→ Exercise requirements
When you write out the listing, keep each word exactly as it stands but include none of its images.

Segment Start: Material for this exercise

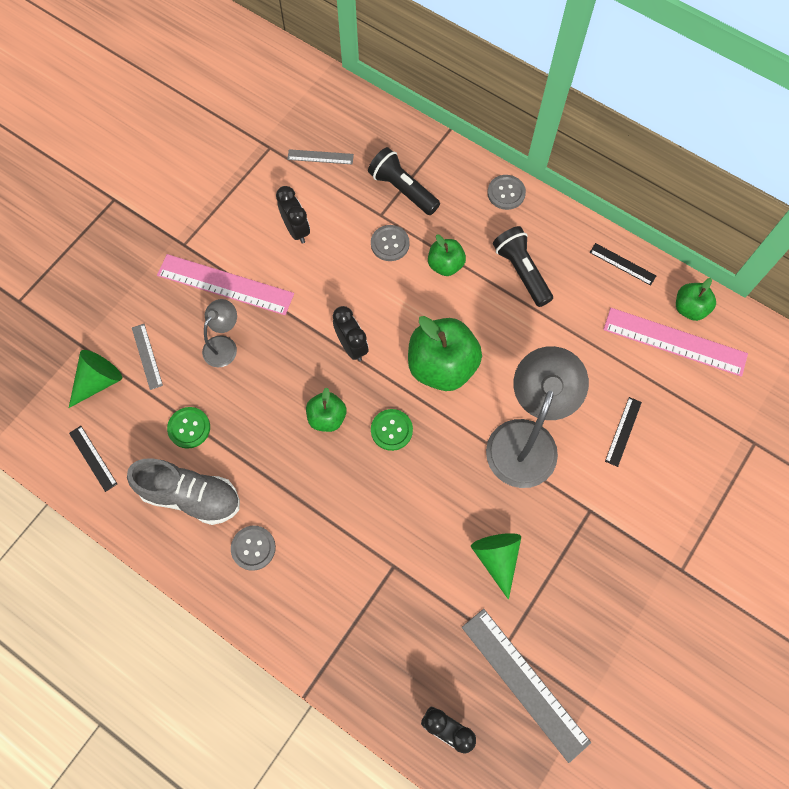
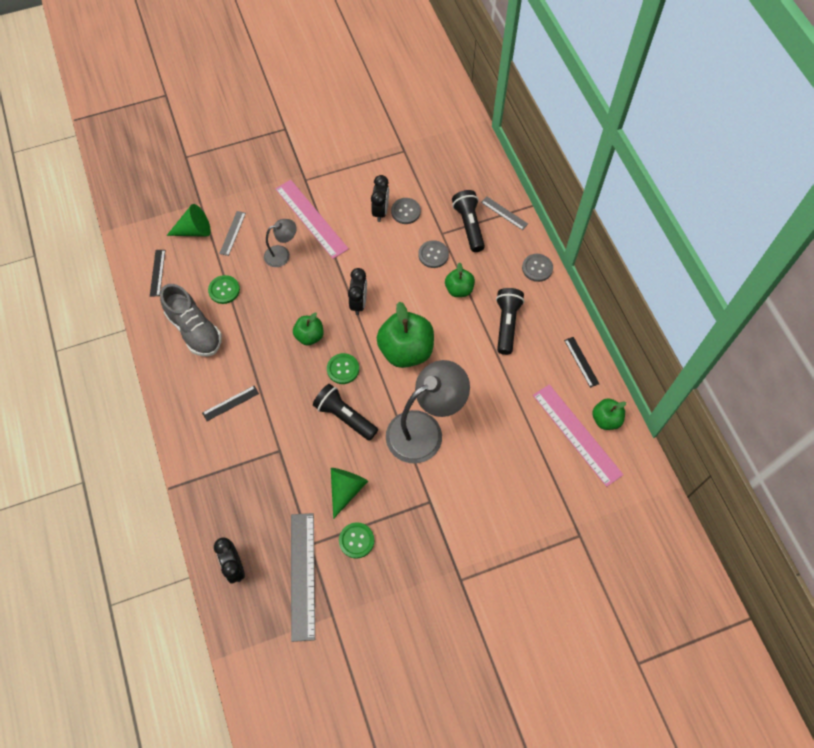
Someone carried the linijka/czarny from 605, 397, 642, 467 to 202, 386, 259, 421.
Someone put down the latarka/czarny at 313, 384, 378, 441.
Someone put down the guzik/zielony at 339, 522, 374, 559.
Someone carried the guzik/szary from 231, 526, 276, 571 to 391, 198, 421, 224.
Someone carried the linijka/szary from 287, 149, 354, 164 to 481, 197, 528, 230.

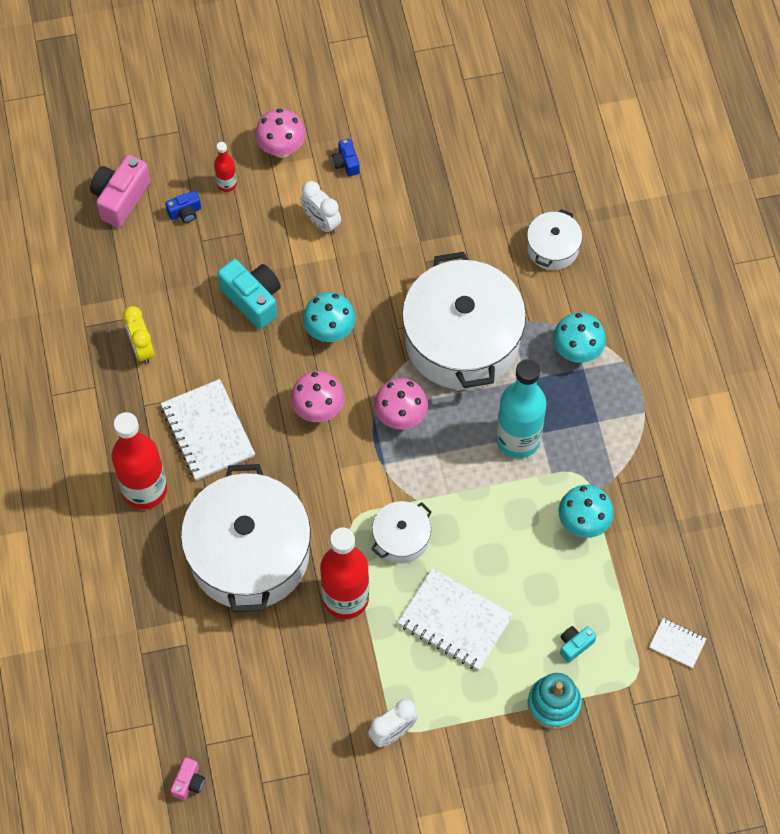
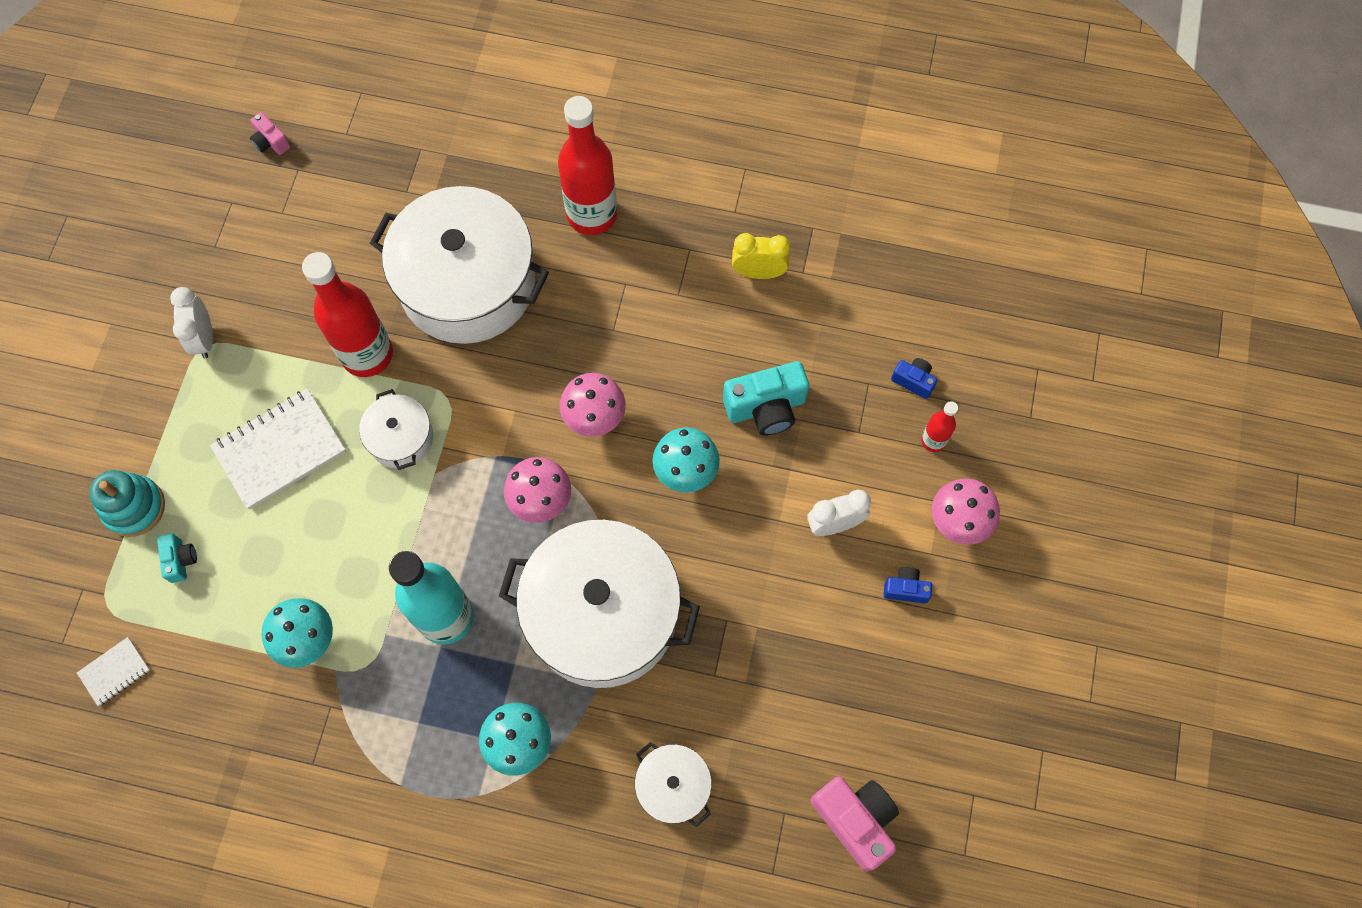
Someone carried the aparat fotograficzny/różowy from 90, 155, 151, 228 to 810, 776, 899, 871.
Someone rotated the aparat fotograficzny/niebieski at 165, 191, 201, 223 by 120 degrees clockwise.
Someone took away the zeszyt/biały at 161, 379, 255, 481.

Segment End: Material for this exercise

→ Task response
Someone carried the linijka/czarny from 605, 397, 642, 467 to 202, 386, 259, 421.
Someone put down the latarka/czarny at 313, 384, 378, 441.
Someone put down the guzik/zielony at 339, 522, 374, 559.
Someone carried the guzik/szary from 231, 526, 276, 571 to 391, 198, 421, 224.
Someone carried the linijka/szary from 287, 149, 354, 164 to 481, 197, 528, 230.

Someone carried the aparat fotograficzny/różowy from 90, 155, 151, 228 to 810, 776, 899, 871.
Someone rotated the aparat fotograficzny/niebieski at 165, 191, 201, 223 by 120 degrees clockwise.
Someone took away the zeszyt/biały at 161, 379, 255, 481.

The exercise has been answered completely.